Copy exactly, no pictures: every line from the one that contains "blue 1x1 plate [104,375,167,436]" through the end of the entries below.

•••••

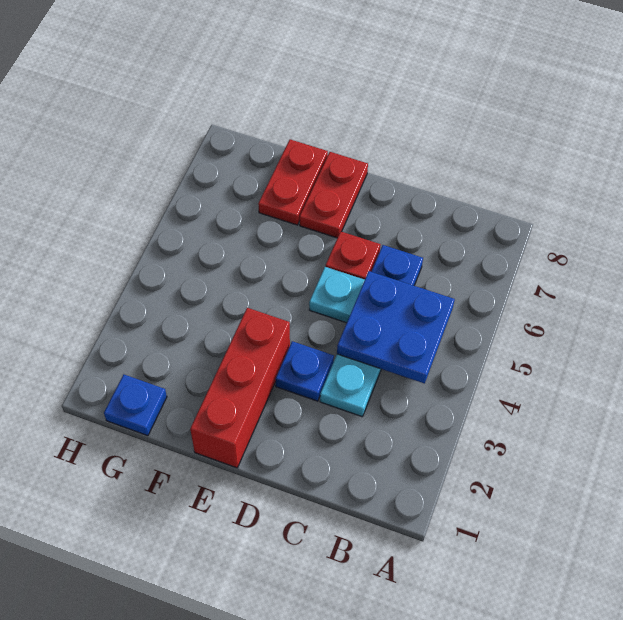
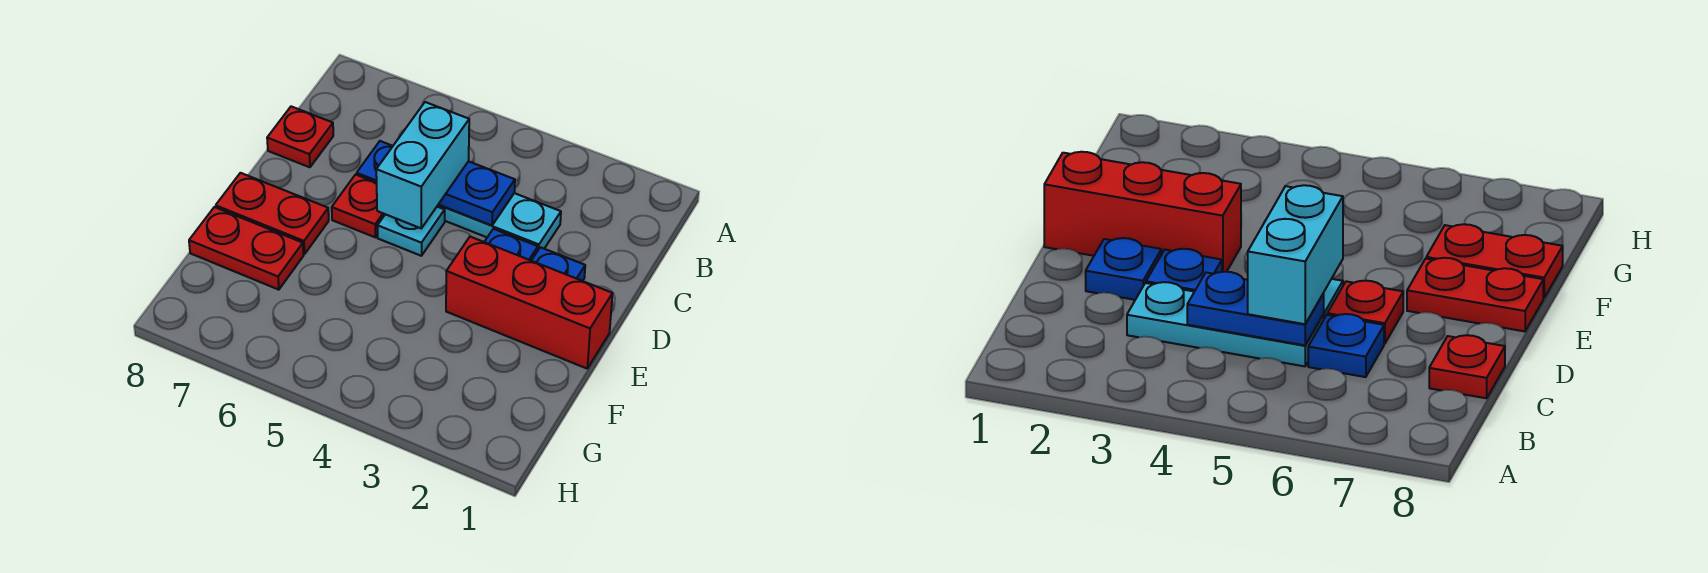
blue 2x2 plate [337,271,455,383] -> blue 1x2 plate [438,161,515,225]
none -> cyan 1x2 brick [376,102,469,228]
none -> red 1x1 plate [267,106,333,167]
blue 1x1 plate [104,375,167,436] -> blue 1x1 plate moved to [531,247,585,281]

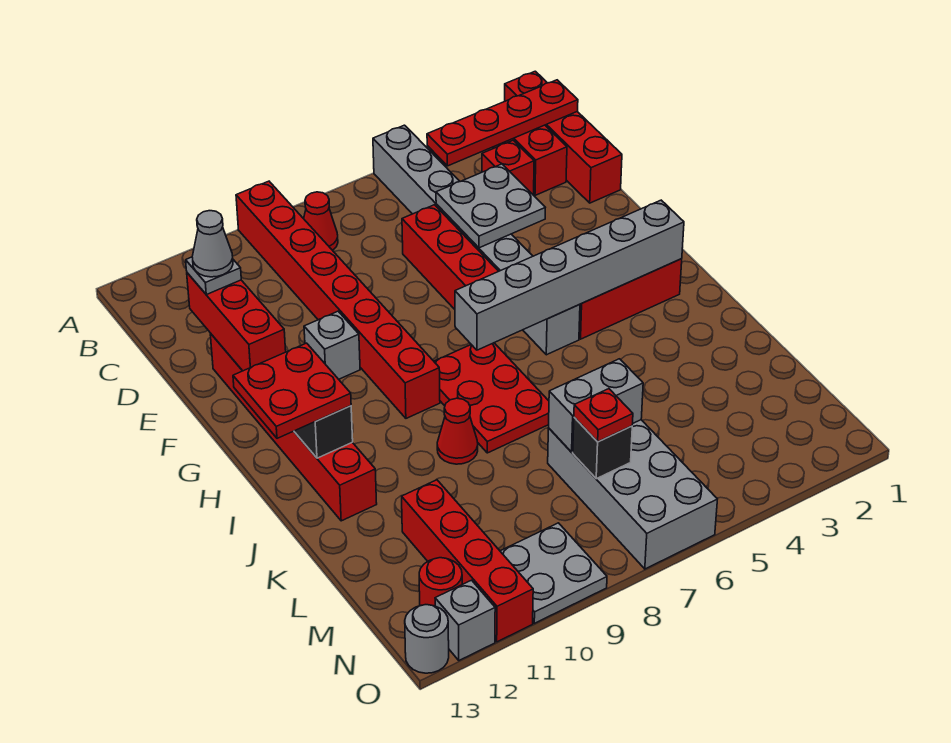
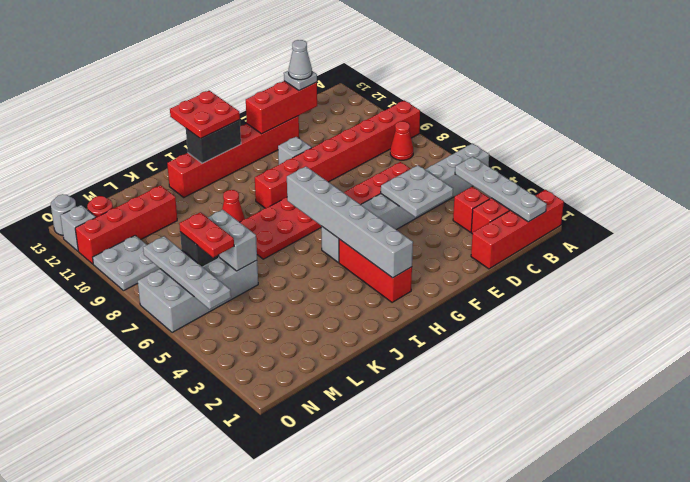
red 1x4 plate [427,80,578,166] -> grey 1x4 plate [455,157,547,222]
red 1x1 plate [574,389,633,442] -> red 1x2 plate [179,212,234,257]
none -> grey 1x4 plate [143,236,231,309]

•••••

(Written response):
blue 1x1 plate [104,375,167,436] -> blue 1x1 plate moved to [531,247,585,281]

red 1x4 plate [427,80,578,166] -> grey 1x4 plate [455,157,547,222]
red 1x1 plate [574,389,633,442] -> red 1x2 plate [179,212,234,257]
none -> grey 1x4 plate [143,236,231,309]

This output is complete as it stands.